YOUR TASK - Reproduce the entries exactly.

AVAILABLE DATA -
*** Block opens ***
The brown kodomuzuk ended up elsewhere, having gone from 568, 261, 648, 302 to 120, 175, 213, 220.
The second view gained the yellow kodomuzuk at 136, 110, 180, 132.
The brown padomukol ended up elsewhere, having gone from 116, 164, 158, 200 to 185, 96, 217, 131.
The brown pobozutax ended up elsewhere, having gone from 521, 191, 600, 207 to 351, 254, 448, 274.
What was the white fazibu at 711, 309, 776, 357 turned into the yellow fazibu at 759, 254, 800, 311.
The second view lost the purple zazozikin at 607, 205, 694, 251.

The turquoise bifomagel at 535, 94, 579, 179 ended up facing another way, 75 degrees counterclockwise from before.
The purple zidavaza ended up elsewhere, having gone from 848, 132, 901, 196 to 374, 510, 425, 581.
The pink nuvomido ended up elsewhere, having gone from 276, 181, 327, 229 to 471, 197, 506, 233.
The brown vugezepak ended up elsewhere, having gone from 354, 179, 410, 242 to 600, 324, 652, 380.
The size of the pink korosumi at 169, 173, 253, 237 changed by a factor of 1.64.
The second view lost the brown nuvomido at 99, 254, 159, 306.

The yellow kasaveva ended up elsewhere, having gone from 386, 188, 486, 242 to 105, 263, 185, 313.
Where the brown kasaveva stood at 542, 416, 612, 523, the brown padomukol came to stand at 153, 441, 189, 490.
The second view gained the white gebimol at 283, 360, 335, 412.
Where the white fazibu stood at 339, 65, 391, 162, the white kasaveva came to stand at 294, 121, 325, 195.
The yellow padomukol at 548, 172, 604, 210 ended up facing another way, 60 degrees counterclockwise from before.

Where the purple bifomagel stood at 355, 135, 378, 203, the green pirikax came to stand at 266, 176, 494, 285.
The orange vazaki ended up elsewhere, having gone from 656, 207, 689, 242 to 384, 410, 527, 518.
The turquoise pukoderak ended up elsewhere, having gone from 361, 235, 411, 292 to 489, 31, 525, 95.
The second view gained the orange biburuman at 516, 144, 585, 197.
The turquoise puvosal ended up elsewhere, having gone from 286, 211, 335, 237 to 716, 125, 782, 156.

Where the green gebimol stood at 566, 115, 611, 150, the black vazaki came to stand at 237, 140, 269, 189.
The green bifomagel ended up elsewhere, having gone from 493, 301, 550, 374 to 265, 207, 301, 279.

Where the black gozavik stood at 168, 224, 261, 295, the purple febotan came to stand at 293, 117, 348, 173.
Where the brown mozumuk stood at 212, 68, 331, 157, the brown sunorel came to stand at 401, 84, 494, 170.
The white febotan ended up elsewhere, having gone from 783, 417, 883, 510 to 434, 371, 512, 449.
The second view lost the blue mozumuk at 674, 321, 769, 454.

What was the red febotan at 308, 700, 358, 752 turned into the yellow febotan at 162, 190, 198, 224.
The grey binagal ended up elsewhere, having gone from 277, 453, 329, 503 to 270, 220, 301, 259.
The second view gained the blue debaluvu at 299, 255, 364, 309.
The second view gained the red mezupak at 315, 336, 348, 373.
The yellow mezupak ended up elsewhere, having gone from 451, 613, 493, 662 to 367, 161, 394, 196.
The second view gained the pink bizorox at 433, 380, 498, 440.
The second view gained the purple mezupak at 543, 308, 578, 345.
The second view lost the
*** Block closes ***
WRITTEN RESPONSE -
The brown kodomuzuk ended up elsewhere, having gone from 568, 261, 648, 302 to 120, 175, 213, 220.
The second view gained the yellow kodomuzuk at 136, 110, 180, 132.
The brown padomukol ended up elsewhere, having gone from 116, 164, 158, 200 to 185, 96, 217, 131.
The brown pobozutax ended up elsewhere, having gone from 521, 191, 600, 207 to 351, 254, 448, 274.
What was the white fazibu at 711, 309, 776, 357 turned into the yellow fazibu at 759, 254, 800, 311.
The second view lost the purple zazozikin at 607, 205, 694, 251.

The turquoise bifomagel at 535, 94, 579, 179 ended up facing another way, 75 degrees counterclockwise from before.
The purple zidavaza ended up elsewhere, having gone from 848, 132, 901, 196 to 374, 510, 425, 581.
The pink nuvomido ended up elsewhere, having gone from 276, 181, 327, 229 to 471, 197, 506, 233.
The brown vugezepak ended up elsewhere, having gone from 354, 179, 410, 242 to 600, 324, 652, 380.
The size of the pink korosumi at 169, 173, 253, 237 changed by a factor of 1.64.
The second view lost the brown nuvomido at 99, 254, 159, 306.

The yellow kasaveva ended up elsewhere, having gone from 386, 188, 486, 242 to 105, 263, 185, 313.
Where the brown kasaveva stood at 542, 416, 612, 523, the brown padomukol came to stand at 153, 441, 189, 490.
The second view gained the white gebimol at 283, 360, 335, 412.
Where the white fazibu stood at 339, 65, 391, 162, the white kasaveva came to stand at 294, 121, 325, 195.
The yellow padomukol at 548, 172, 604, 210 ended up facing another way, 60 degrees counterclockwise from before.

Where the purple bifomagel stood at 355, 135, 378, 203, the green pirikax came to stand at 266, 176, 494, 285.
The orange vazaki ended up elsewhere, having gone from 656, 207, 689, 242 to 384, 410, 527, 518.
The turquoise pukoderak ended up elsewhere, having gone from 361, 235, 411, 292 to 489, 31, 525, 95.
The second view gained the orange biburuman at 516, 144, 585, 197.
The turquoise puvosal ended up elsewhere, having gone from 286, 211, 335, 237 to 716, 125, 782, 156.

Where the green gebimol stood at 566, 115, 611, 150, the black vazaki came to stand at 237, 140, 269, 189.
The green bifomagel ended up elsewhere, having gone from 493, 301, 550, 374 to 265, 207, 301, 279.

Where the black gozavik stood at 168, 224, 261, 295, the purple febotan came to stand at 293, 117, 348, 173.
Where the brown mozumuk stood at 212, 68, 331, 157, the brown sunorel came to stand at 401, 84, 494, 170.
The white febotan ended up elsewhere, having gone from 783, 417, 883, 510 to 434, 371, 512, 449.
The second view lost the blue mozumuk at 674, 321, 769, 454.

What was the red febotan at 308, 700, 358, 752 turned into the yellow febotan at 162, 190, 198, 224.
The grey binagal ended up elsewhere, having gone from 277, 453, 329, 503 to 270, 220, 301, 259.
The second view gained the blue debaluvu at 299, 255, 364, 309.
The second view gained the red mezupak at 315, 336, 348, 373.
The yellow mezupak ended up elsewhere, having gone from 451, 613, 493, 662 to 367, 161, 394, 196.
The second view gained the pink bizorox at 433, 380, 498, 440.
The second view gained the purple mezupak at 543, 308, 578, 345.
The second view lost the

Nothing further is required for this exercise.